What is being asked => Go through the records, and copy each line in which the string "yellow" is present.

*** Material supplied Section Begins ***

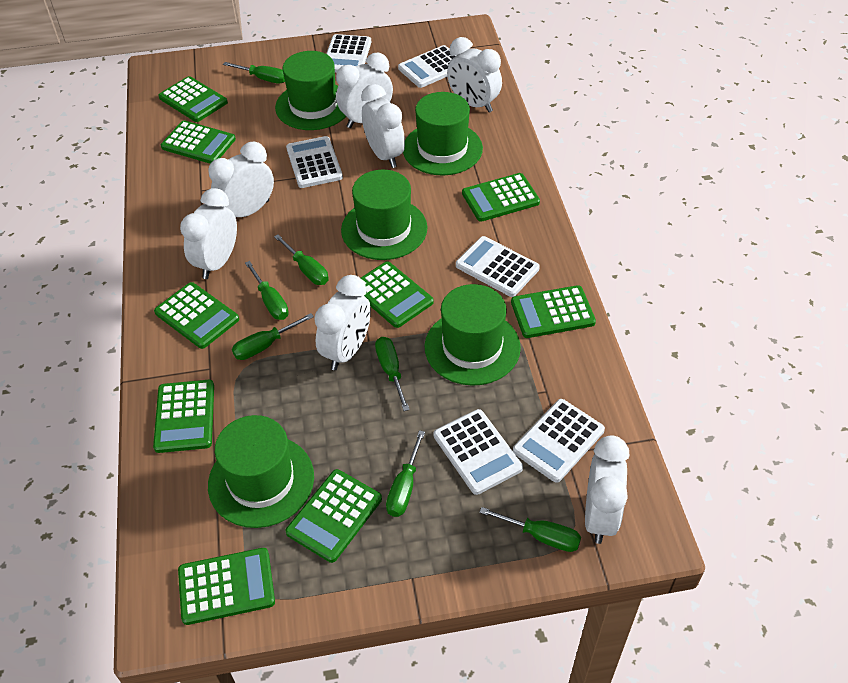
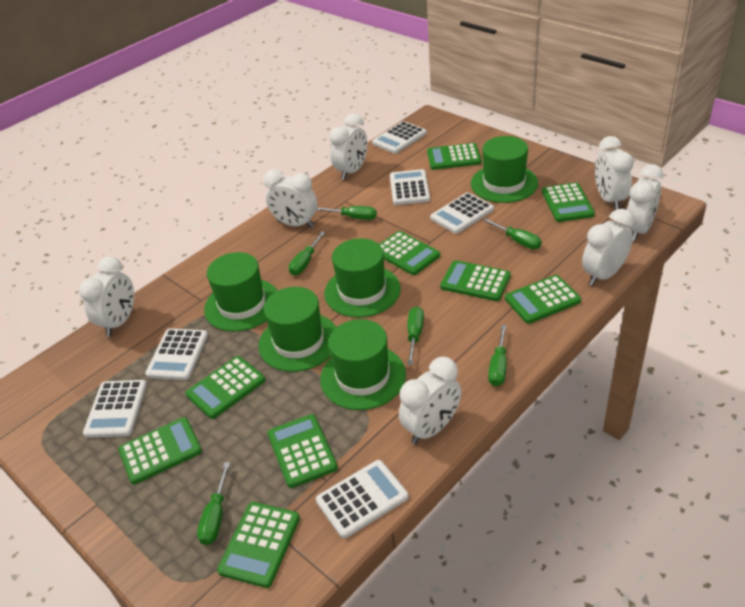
green screwdriver: 7 -> 6

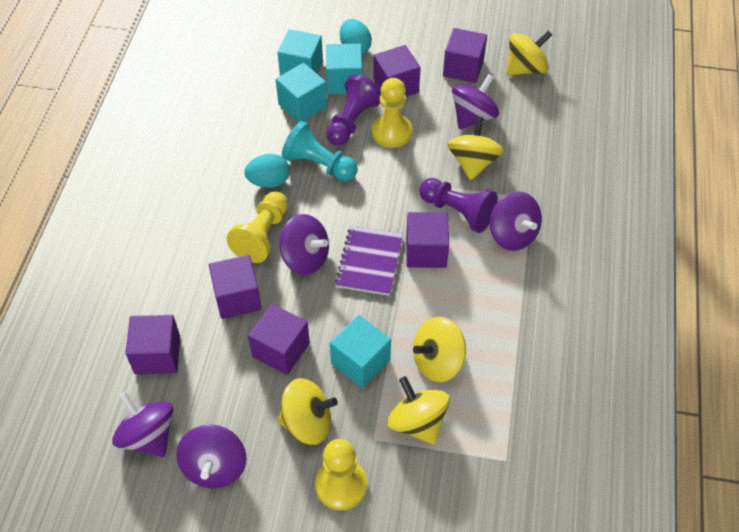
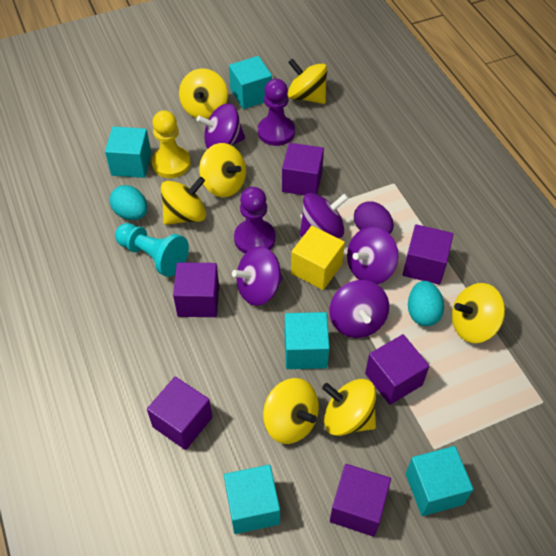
purple egg: 0 -> 1
purple notebook: 1 -> 0
turquoise cube: 4 -> 5
yellow cube: 0 -> 1
yellow pawn: 3 -> 1
yellow spinning top: 5 -> 7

*** Material supplied Section Ends ***

Exercise response =>
yellow cube: 0 -> 1
yellow pawn: 3 -> 1
yellow spinning top: 5 -> 7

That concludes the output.